### [EXERCISE AIM]
Would you transcribe each entry exactly as it stands, omitting the pictures?

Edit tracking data

------------------------------------

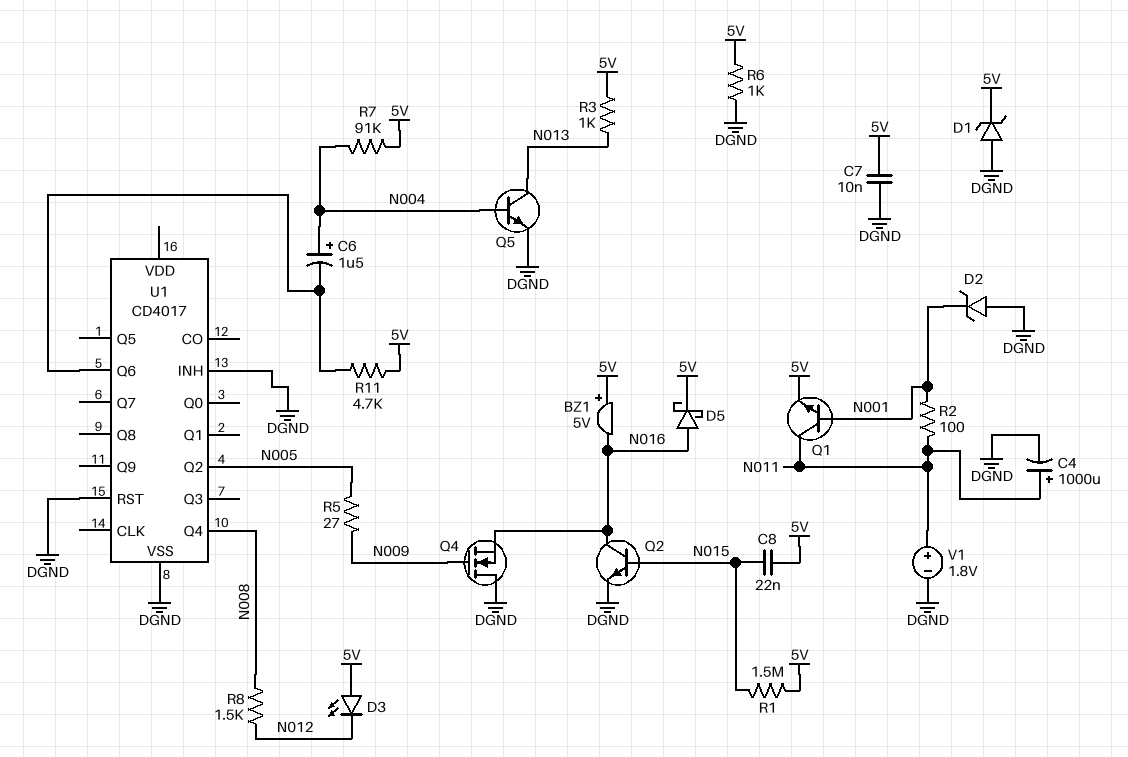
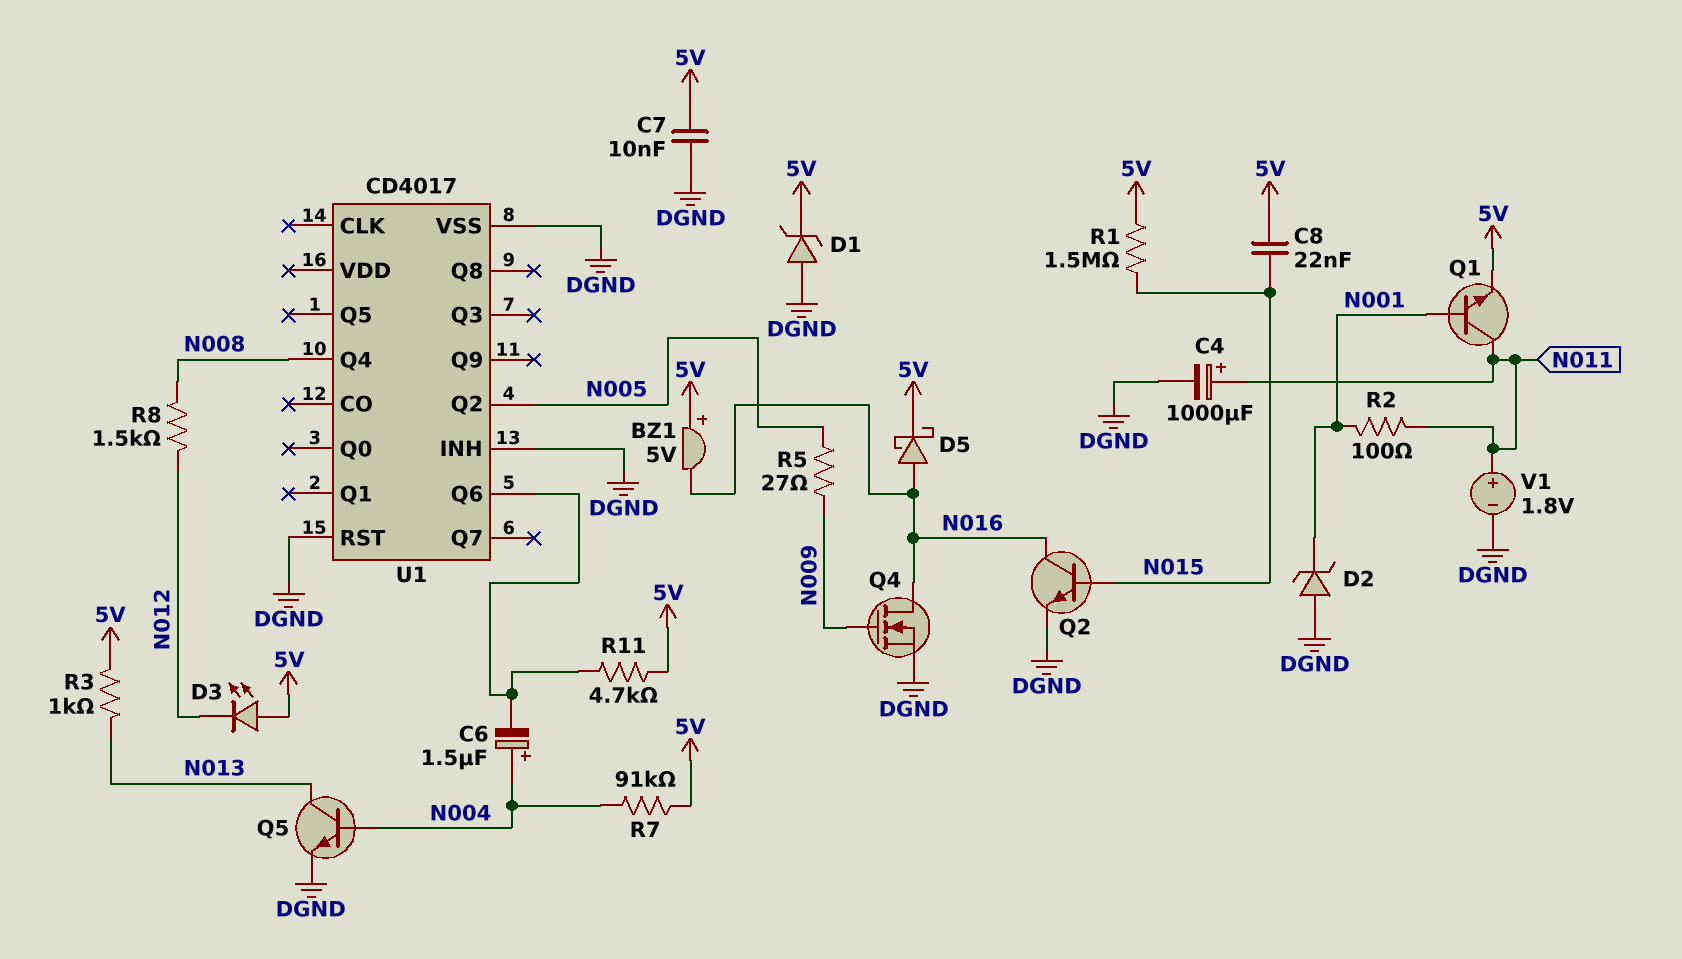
Q4: NMOS (G N009, D DGND, S N016) -> NMOS (G N009, D N016, S DGND)
R6: 1k (5V, DGND) -> none

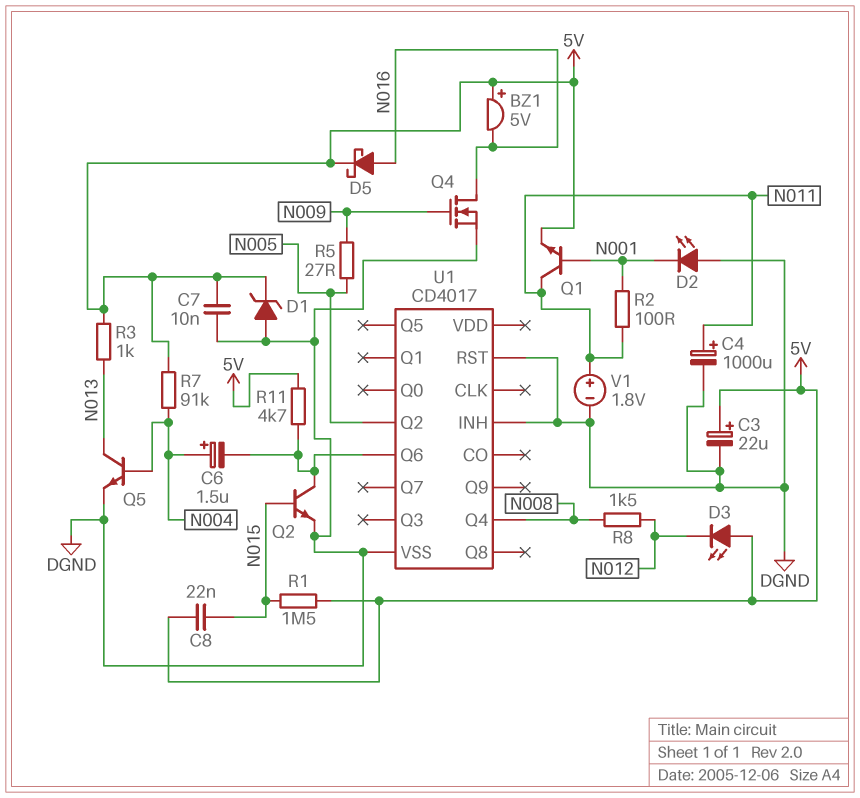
C3: none -> 22uF (plus 5V, minus DGND)
D2: zener (A DGND, K N001) -> LED (A DGND, K N001)
Q2: NPN (B N015, C N016, E DGND) -> NPN (B N015, C U1/Q6, E DGND)

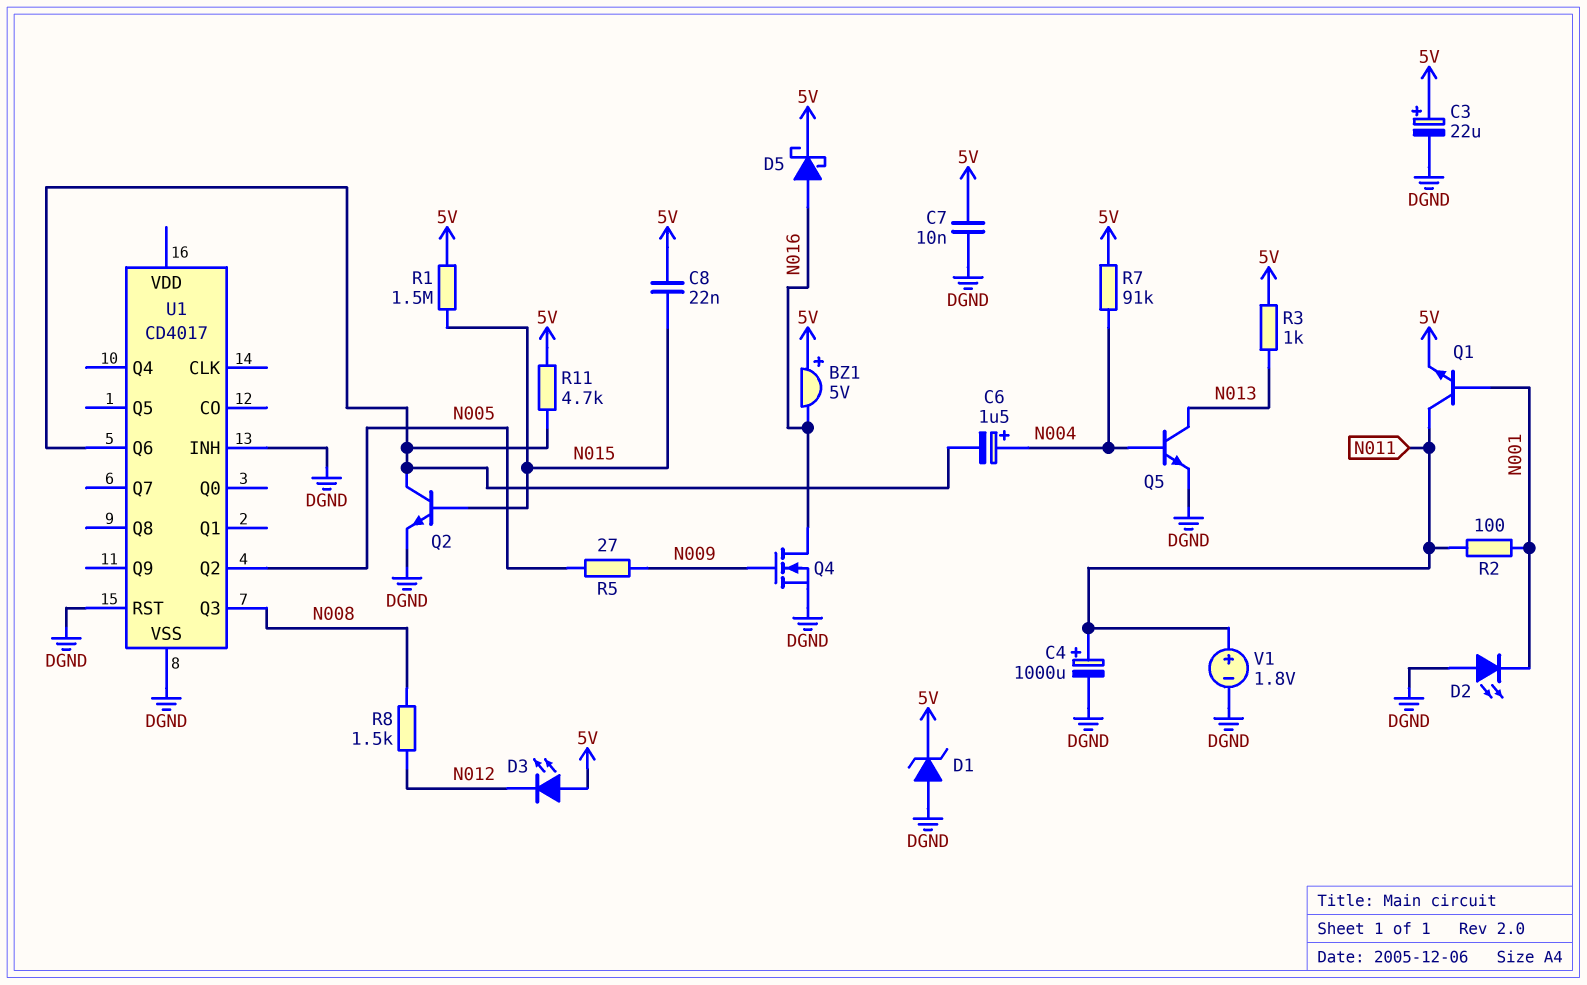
U1 pin Q3: none -> N008
U1 pin Q4: N008 -> none

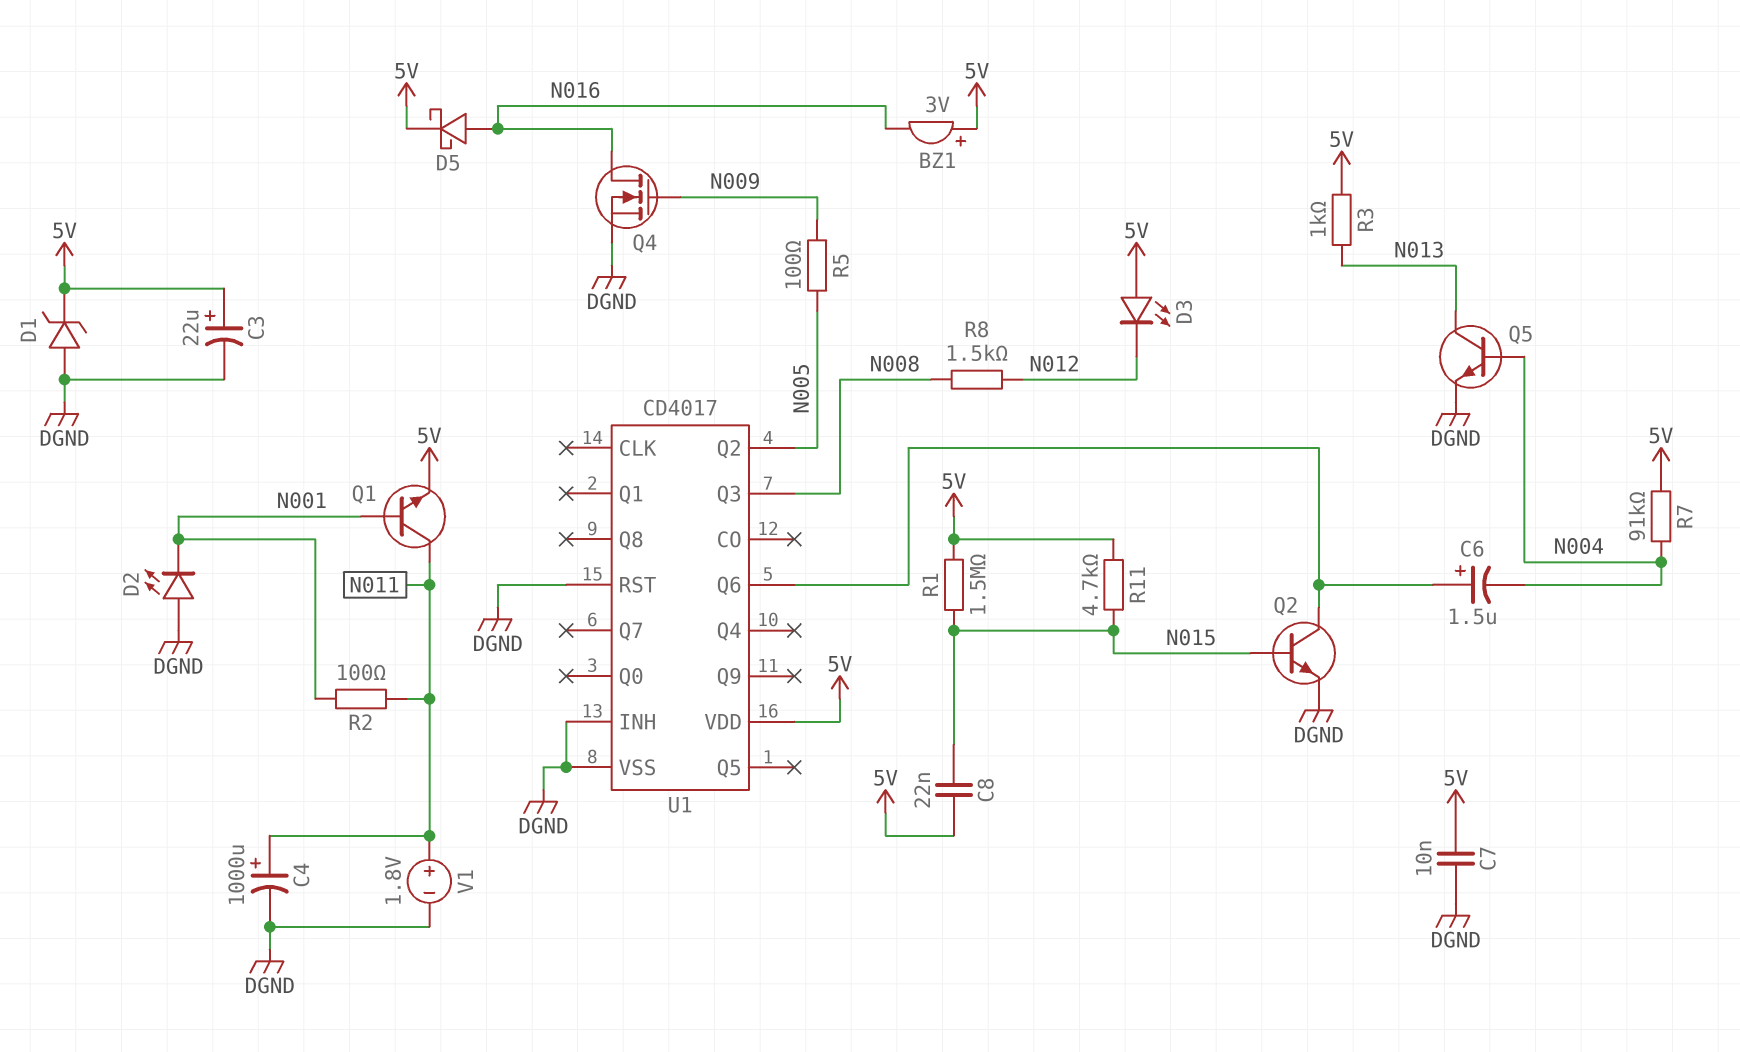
BZ1: buzzer 5V (plus 5V, minus N016) -> buzzer 3V (plus 5V, minus N016)
C6: 1.5uF (plus N004, minus U1/Q6) -> 1.5uF (plus U1/Q6, minus N004)
R5: 27 (N005, N009) -> 100 (N005, N009)
R11: 4.7k (5V, U1/Q6) -> 4.7k (5V, N015)
U1 pin VDD: none -> 5V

------------------------------------

### [RESULT]
Q4: NMOS (G N009, D DGND, S N016) -> NMOS (G N009, D N016, S DGND)
R6: 1k (5V, DGND) -> none

C3: none -> 22uF (plus 5V, minus DGND)
D2: zener (A DGND, K N001) -> LED (A DGND, K N001)
Q2: NPN (B N015, C N016, E DGND) -> NPN (B N015, C U1/Q6, E DGND)

U1 pin Q3: none -> N008
U1 pin Q4: N008 -> none

BZ1: buzzer 5V (plus 5V, minus N016) -> buzzer 3V (plus 5V, minus N016)
C6: 1.5uF (plus N004, minus U1/Q6) -> 1.5uF (plus U1/Q6, minus N004)
R5: 27 (N005, N009) -> 100 (N005, N009)
R11: 4.7k (5V, U1/Q6) -> 4.7k (5V, N015)
U1 pin VDD: none -> 5V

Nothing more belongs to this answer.